[Scene comparison data]

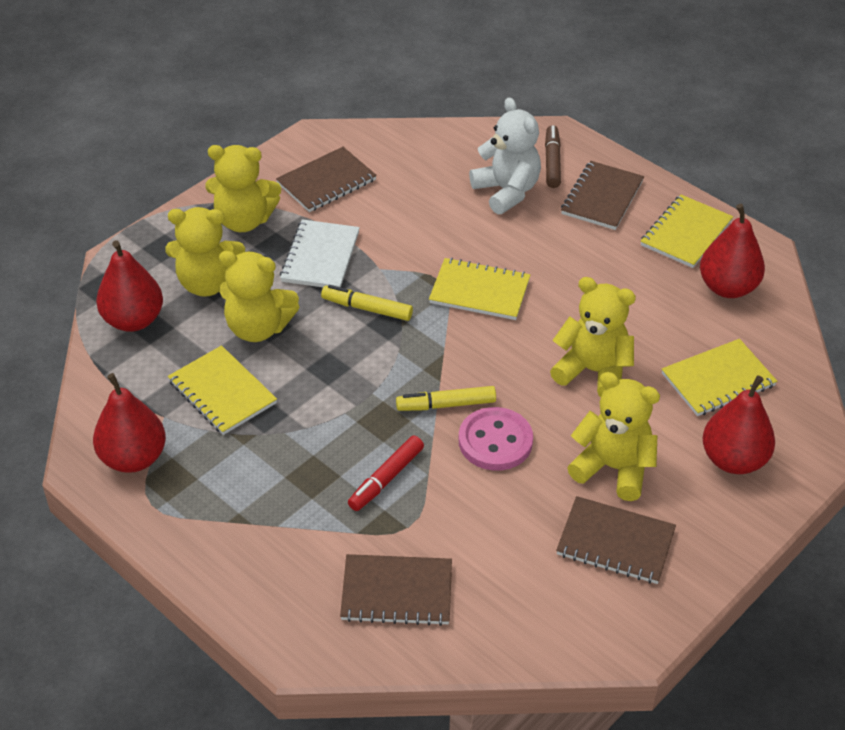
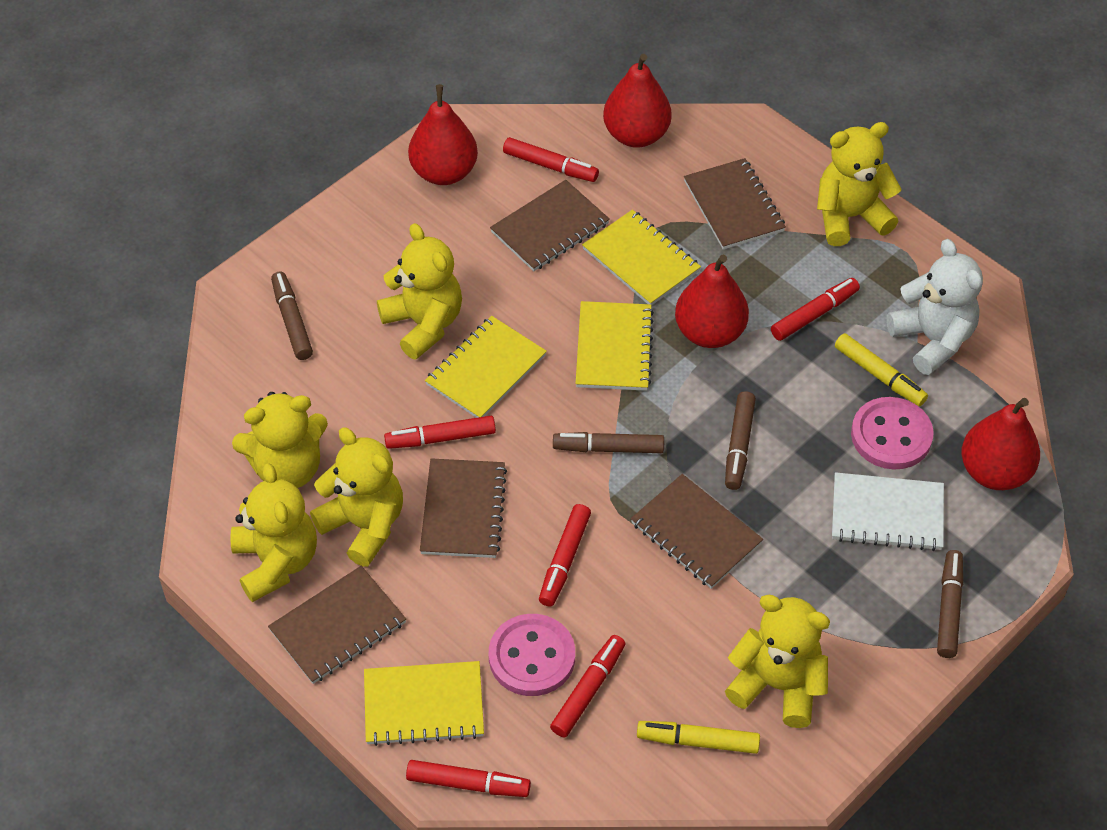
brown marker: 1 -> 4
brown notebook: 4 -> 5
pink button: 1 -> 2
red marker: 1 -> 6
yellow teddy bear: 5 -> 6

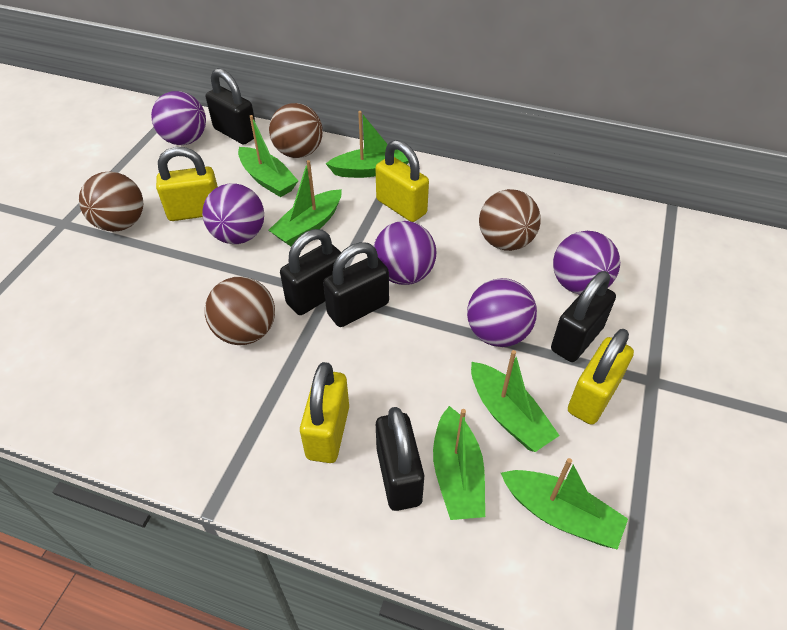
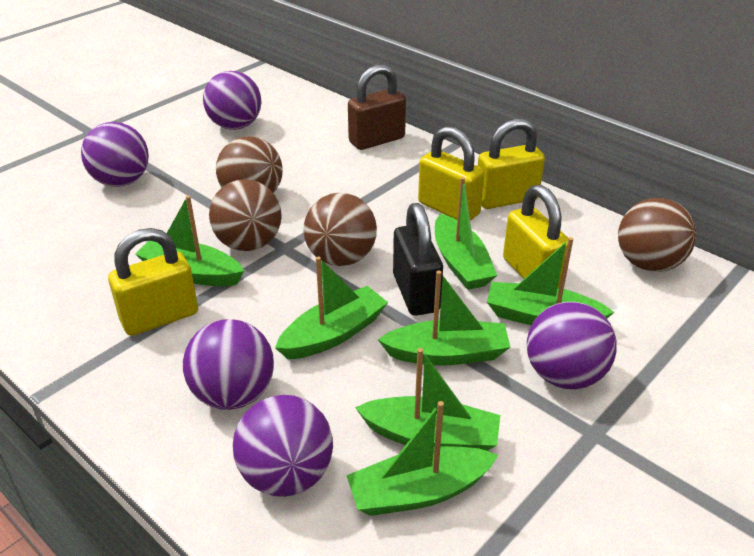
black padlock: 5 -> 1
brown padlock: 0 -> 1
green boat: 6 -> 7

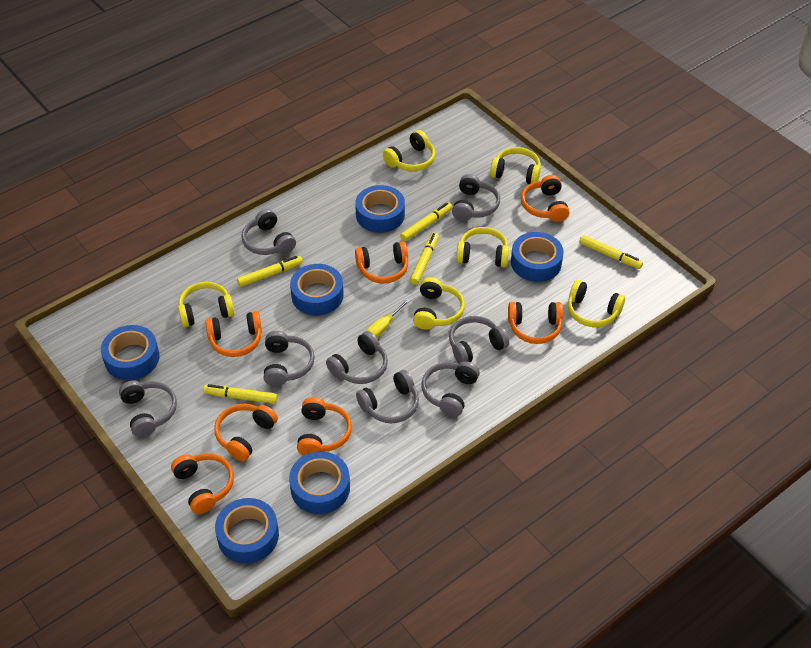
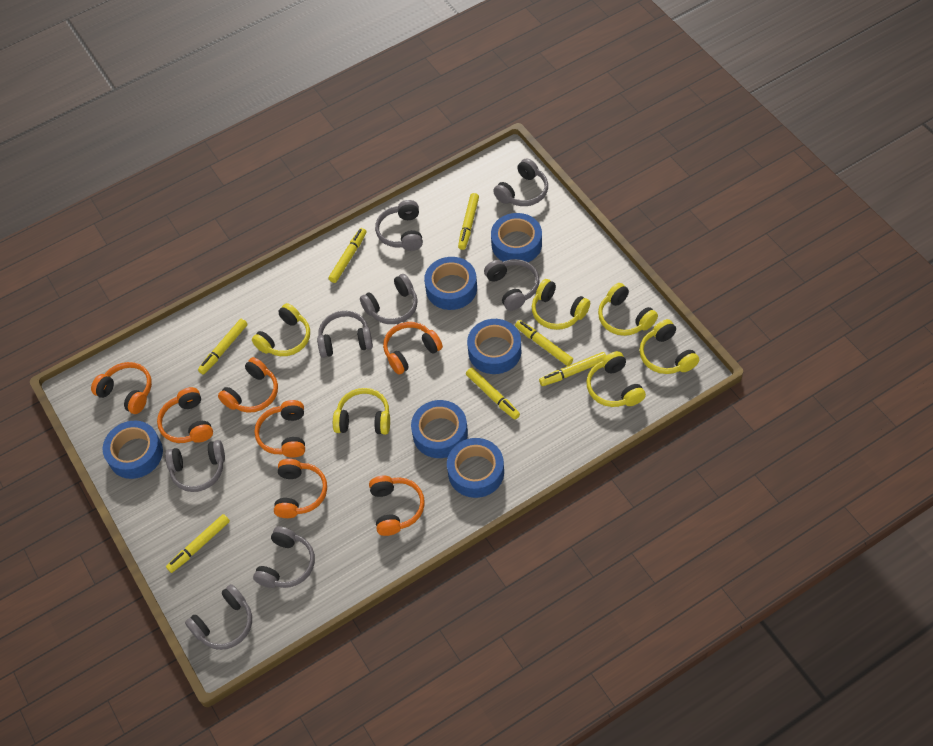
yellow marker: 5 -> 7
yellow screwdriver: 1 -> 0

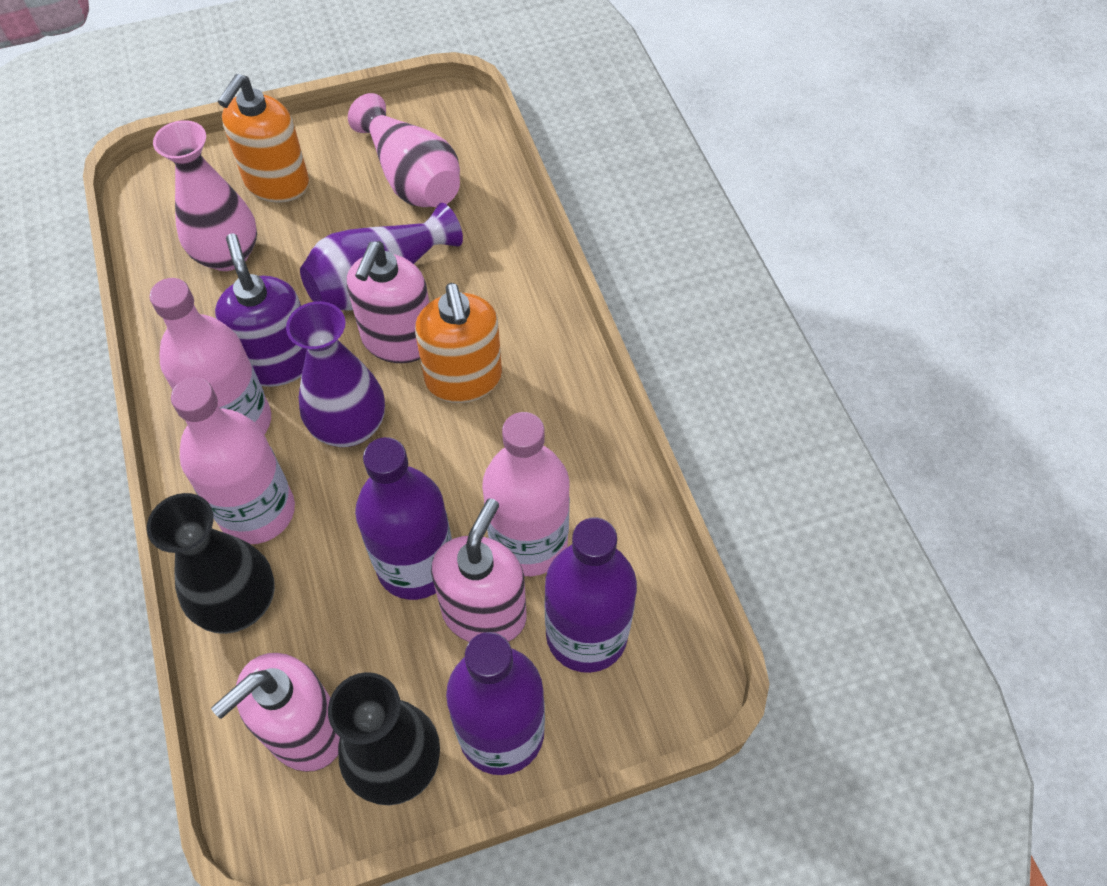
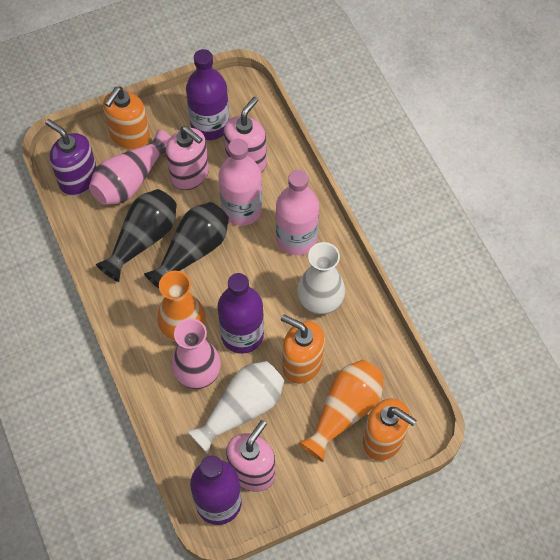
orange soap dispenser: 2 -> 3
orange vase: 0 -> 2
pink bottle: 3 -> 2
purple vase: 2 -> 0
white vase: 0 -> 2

[ACTIVITY]: Could every entry above be printed again exactly, images excluded?

[YOUR RESPONSE]:
brown marker: 1 -> 4
brown notebook: 4 -> 5
pink button: 1 -> 2
red marker: 1 -> 6
yellow teddy bear: 5 -> 6

black padlock: 5 -> 1
brown padlock: 0 -> 1
green boat: 6 -> 7

yellow marker: 5 -> 7
yellow screwdriver: 1 -> 0

orange soap dispenser: 2 -> 3
orange vase: 0 -> 2
pink bottle: 3 -> 2
purple vase: 2 -> 0
white vase: 0 -> 2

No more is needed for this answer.